**ACTIVITY**: If a line of the data below contains the string "AGND", copy it into your answer.

**INPUT RECORDS**:
******
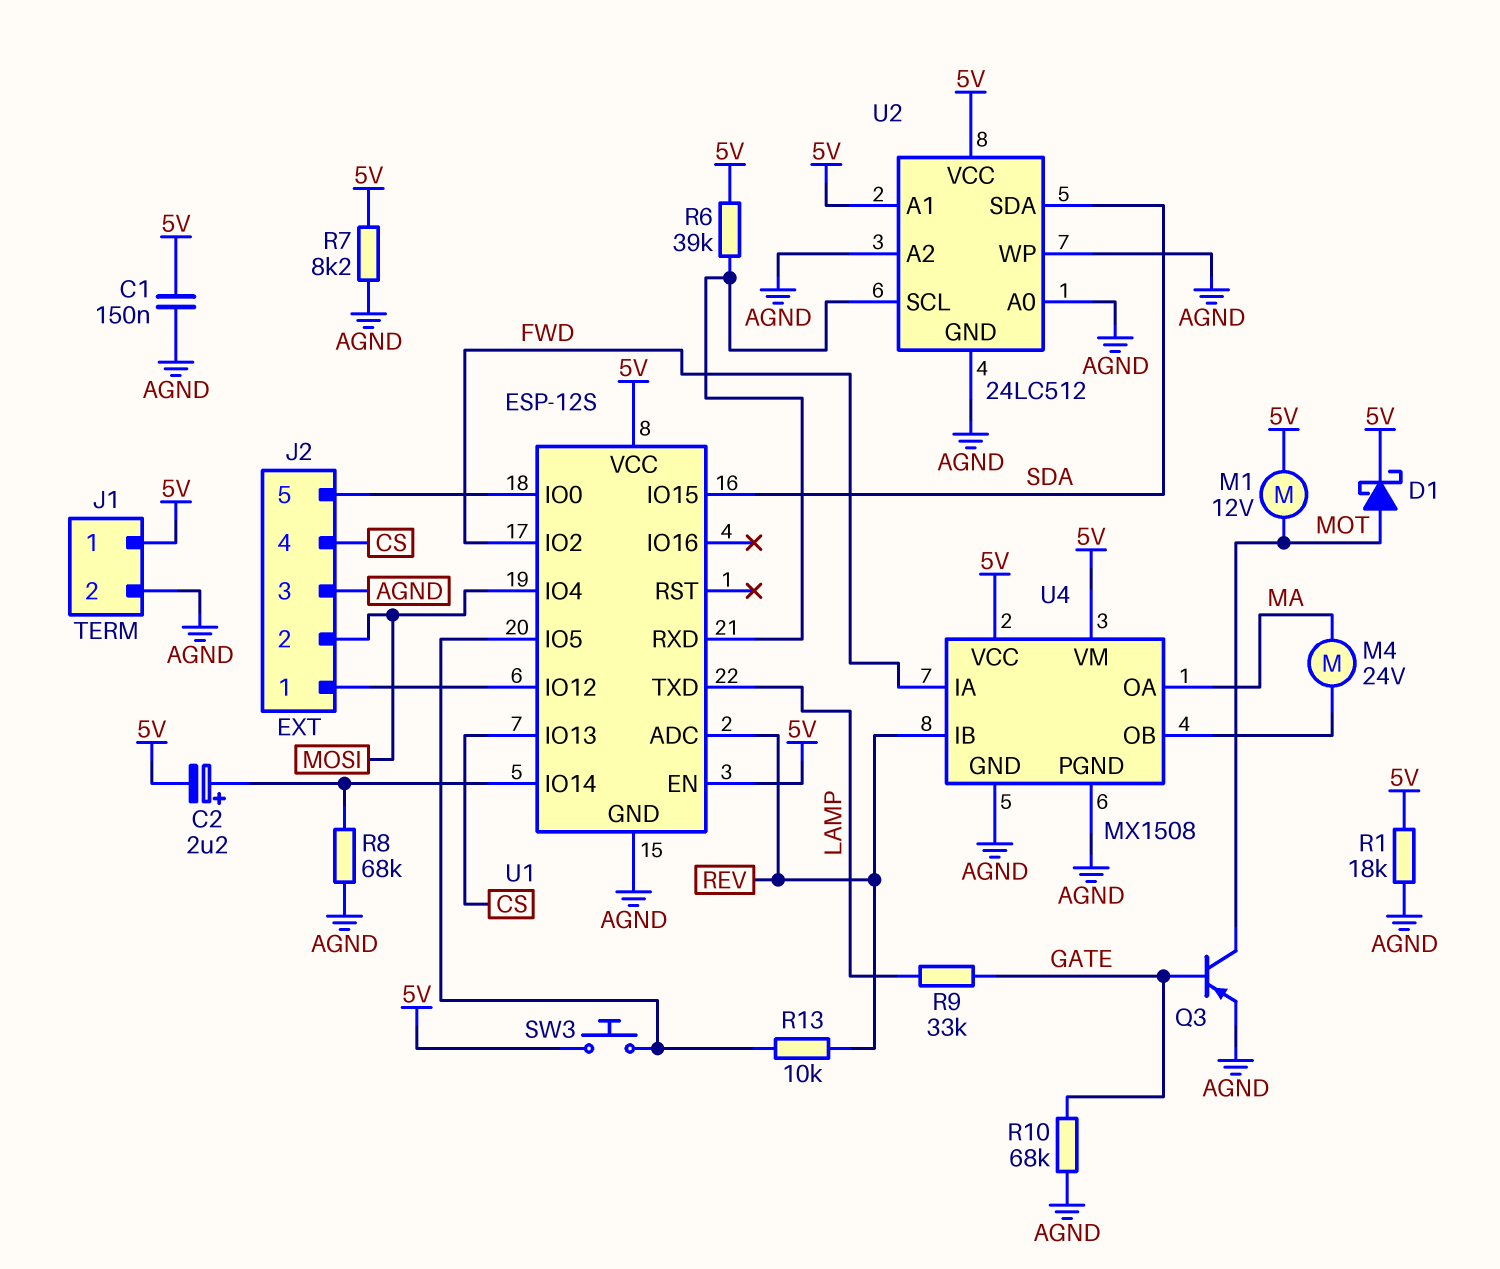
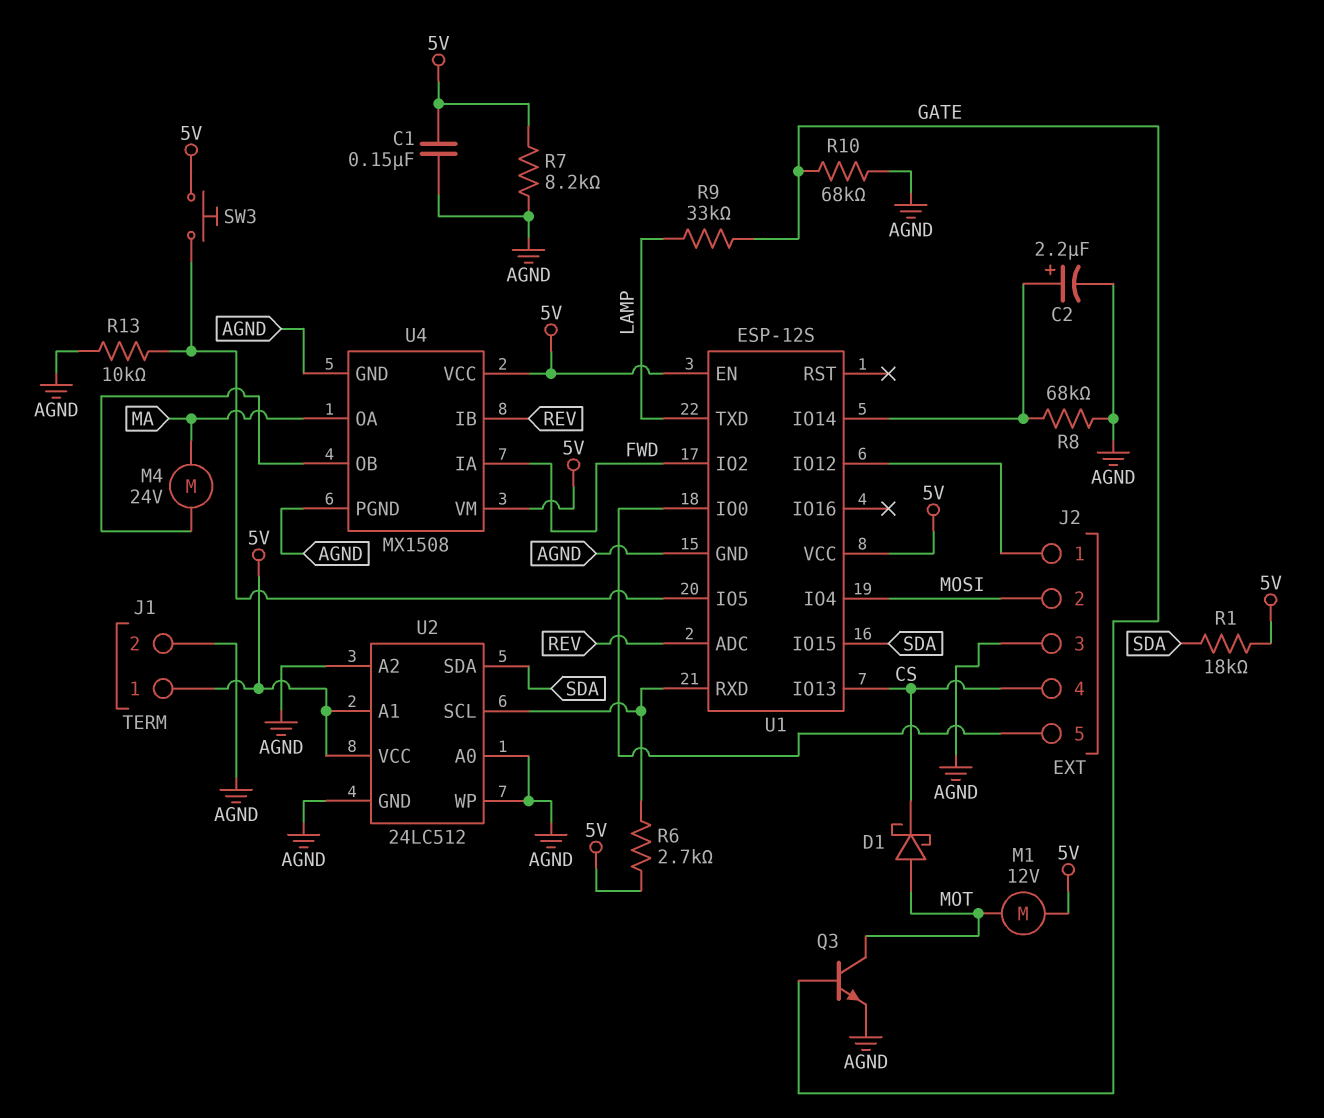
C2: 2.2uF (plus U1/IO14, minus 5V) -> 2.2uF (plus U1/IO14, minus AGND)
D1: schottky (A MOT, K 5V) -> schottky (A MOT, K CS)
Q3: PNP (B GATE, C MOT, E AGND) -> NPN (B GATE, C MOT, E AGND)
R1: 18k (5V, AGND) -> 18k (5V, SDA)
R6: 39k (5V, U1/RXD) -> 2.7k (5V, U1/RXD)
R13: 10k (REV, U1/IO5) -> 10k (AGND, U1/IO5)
******
**REPLY**:
C2: 2.2uF (plus U1/IO14, minus 5V) -> 2.2uF (plus U1/IO14, minus AGND)
Q3: PNP (B GATE, C MOT, E AGND) -> NPN (B GATE, C MOT, E AGND)
R1: 18k (5V, AGND) -> 18k (5V, SDA)
R13: 10k (REV, U1/IO5) -> 10k (AGND, U1/IO5)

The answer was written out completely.